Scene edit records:
########

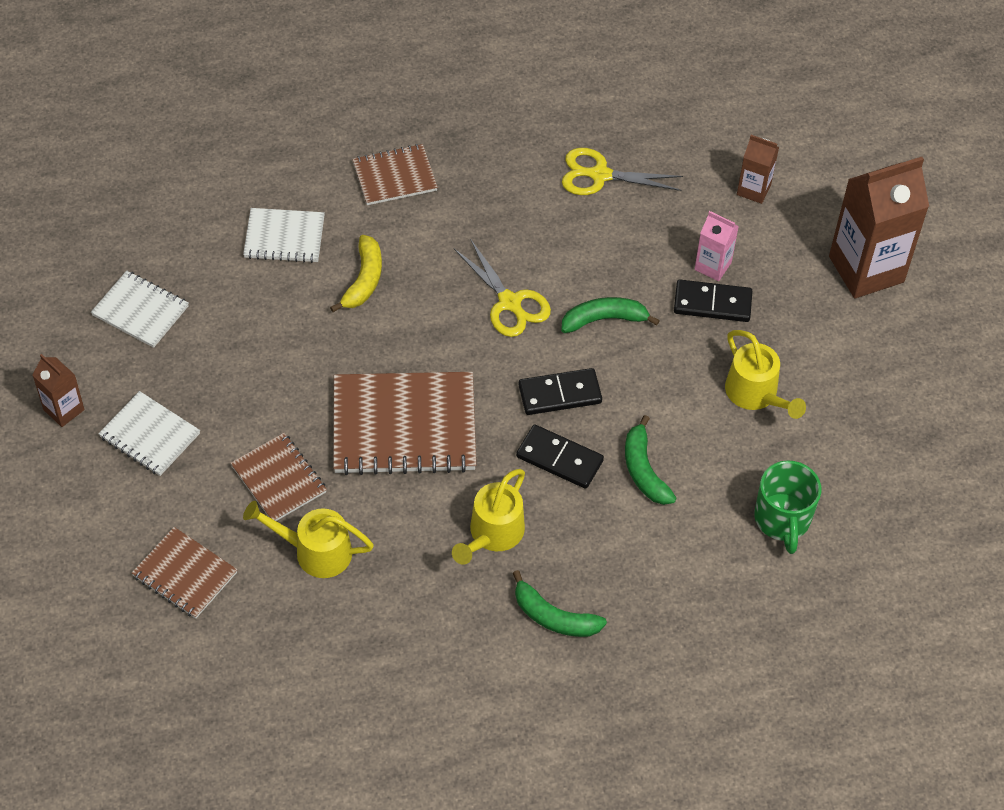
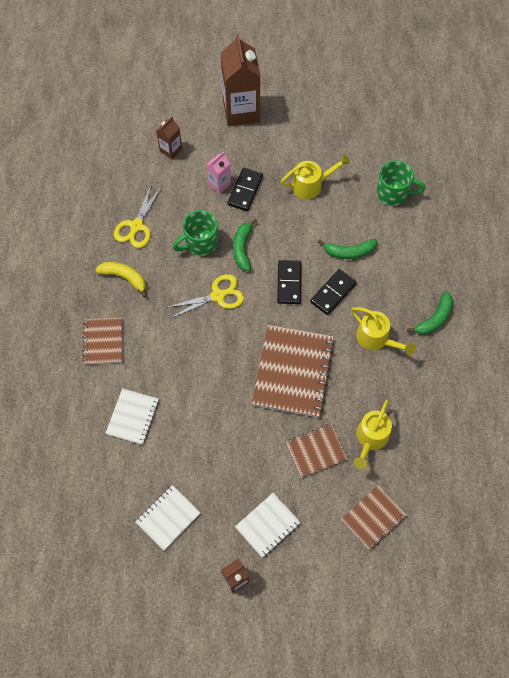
camera: 75 degrees left, 10 degrees up
(364, 280) = (179, 375): yellow banana -> yellow banana (124, 277)
(596, 262) = (200, 243): none -> green mug

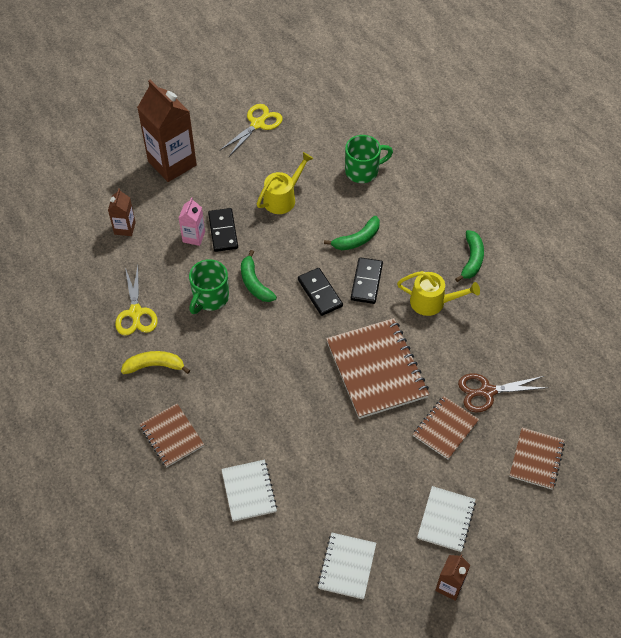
camera: 30 degrees left, 10 degrees down
(218, 296) = (259, 337): yellow scissors -> yellow scissors (258, 124)
(370, 439) = (486, 391): yellow watering can -> brown scissors

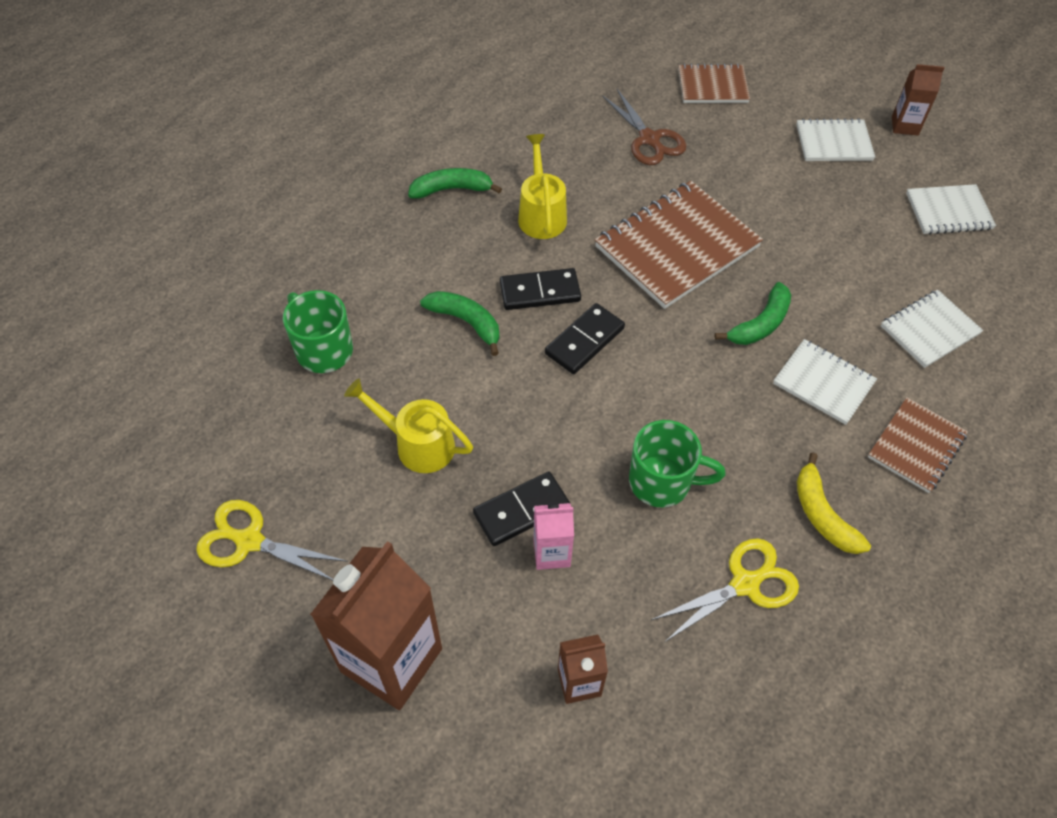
camera: 110 degrees left, 0 degrees up
(236, 407) = (823, 383): none -> white notebook
(254, 283) = (605, 429): green banana -> green banana (760, 324)
(445, 428) = (721, 165): brown notebook -> none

########

## Try it
Within the entries, determine the count of lines containing the string "camera" and output it alone.

## Response area
3